- [Provided records]

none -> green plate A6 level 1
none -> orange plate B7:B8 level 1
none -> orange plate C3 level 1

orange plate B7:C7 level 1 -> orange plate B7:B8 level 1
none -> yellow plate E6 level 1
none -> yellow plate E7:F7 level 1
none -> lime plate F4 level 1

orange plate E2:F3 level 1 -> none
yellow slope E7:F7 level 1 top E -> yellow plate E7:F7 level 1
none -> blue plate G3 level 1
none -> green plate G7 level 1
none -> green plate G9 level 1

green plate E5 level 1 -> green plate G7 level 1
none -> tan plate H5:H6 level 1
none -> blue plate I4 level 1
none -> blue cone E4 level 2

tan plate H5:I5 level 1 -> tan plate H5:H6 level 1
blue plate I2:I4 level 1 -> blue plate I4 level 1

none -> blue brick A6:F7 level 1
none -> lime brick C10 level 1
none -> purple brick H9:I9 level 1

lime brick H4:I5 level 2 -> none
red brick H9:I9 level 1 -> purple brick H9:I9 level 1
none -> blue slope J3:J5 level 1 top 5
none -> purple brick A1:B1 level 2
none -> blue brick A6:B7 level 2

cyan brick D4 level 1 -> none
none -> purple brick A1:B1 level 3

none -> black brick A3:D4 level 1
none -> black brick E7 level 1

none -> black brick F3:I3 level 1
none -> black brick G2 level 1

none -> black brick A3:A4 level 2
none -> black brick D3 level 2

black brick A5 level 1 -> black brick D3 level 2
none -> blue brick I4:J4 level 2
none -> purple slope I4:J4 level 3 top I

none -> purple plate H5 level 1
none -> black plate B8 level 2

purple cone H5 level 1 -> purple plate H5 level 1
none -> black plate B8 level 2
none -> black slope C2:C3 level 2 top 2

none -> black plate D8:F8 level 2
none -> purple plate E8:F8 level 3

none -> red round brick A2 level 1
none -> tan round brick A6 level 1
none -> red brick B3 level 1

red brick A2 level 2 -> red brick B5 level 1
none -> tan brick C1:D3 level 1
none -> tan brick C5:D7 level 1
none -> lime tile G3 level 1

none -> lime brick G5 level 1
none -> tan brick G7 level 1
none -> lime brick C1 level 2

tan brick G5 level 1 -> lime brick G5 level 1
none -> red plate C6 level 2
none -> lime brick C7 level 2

- [The task] Copy out every entry exactly.

- [Result of this exercise]
none -> green plate A6 level 1
none -> orange plate B7:B8 level 1
none -> orange plate C3 level 1

orange plate B7:C7 level 1 -> orange plate B7:B8 level 1
none -> yellow plate E6 level 1
none -> yellow plate E7:F7 level 1
none -> lime plate F4 level 1

orange plate E2:F3 level 1 -> none
yellow slope E7:F7 level 1 top E -> yellow plate E7:F7 level 1
none -> blue plate G3 level 1
none -> green plate G7 level 1
none -> green plate G9 level 1

green plate E5 level 1 -> green plate G7 level 1
none -> tan plate H5:H6 level 1
none -> blue plate I4 level 1
none -> blue cone E4 level 2

tan plate H5:I5 level 1 -> tan plate H5:H6 level 1
blue plate I2:I4 level 1 -> blue plate I4 level 1

none -> blue brick A6:F7 level 1
none -> lime brick C10 level 1
none -> purple brick H9:I9 level 1

lime brick H4:I5 level 2 -> none
red brick H9:I9 level 1 -> purple brick H9:I9 level 1
none -> blue slope J3:J5 level 1 top 5
none -> purple brick A1:B1 level 2
none -> blue brick A6:B7 level 2

cyan brick D4 level 1 -> none
none -> purple brick A1:B1 level 3

none -> black brick A3:D4 level 1
none -> black brick E7 level 1

none -> black brick F3:I3 level 1
none -> black brick G2 level 1

none -> black brick A3:A4 level 2
none -> black brick D3 level 2

black brick A5 level 1 -> black brick D3 level 2
none -> blue brick I4:J4 level 2
none -> purple slope I4:J4 level 3 top I

none -> purple plate H5 level 1
none -> black plate B8 level 2

purple cone H5 level 1 -> purple plate H5 level 1
none -> black plate B8 level 2
none -> black slope C2:C3 level 2 top 2

none -> black plate D8:F8 level 2
none -> purple plate E8:F8 level 3

none -> red round brick A2 level 1
none -> tan round brick A6 level 1
none -> red brick B3 level 1

red brick A2 level 2 -> red brick B5 level 1
none -> tan brick C1:D3 level 1
none -> tan brick C5:D7 level 1
none -> lime tile G3 level 1

none -> lime brick G5 level 1
none -> tan brick G7 level 1
none -> lime brick C1 level 2

tan brick G5 level 1 -> lime brick G5 level 1
none -> red plate C6 level 2
none -> lime brick C7 level 2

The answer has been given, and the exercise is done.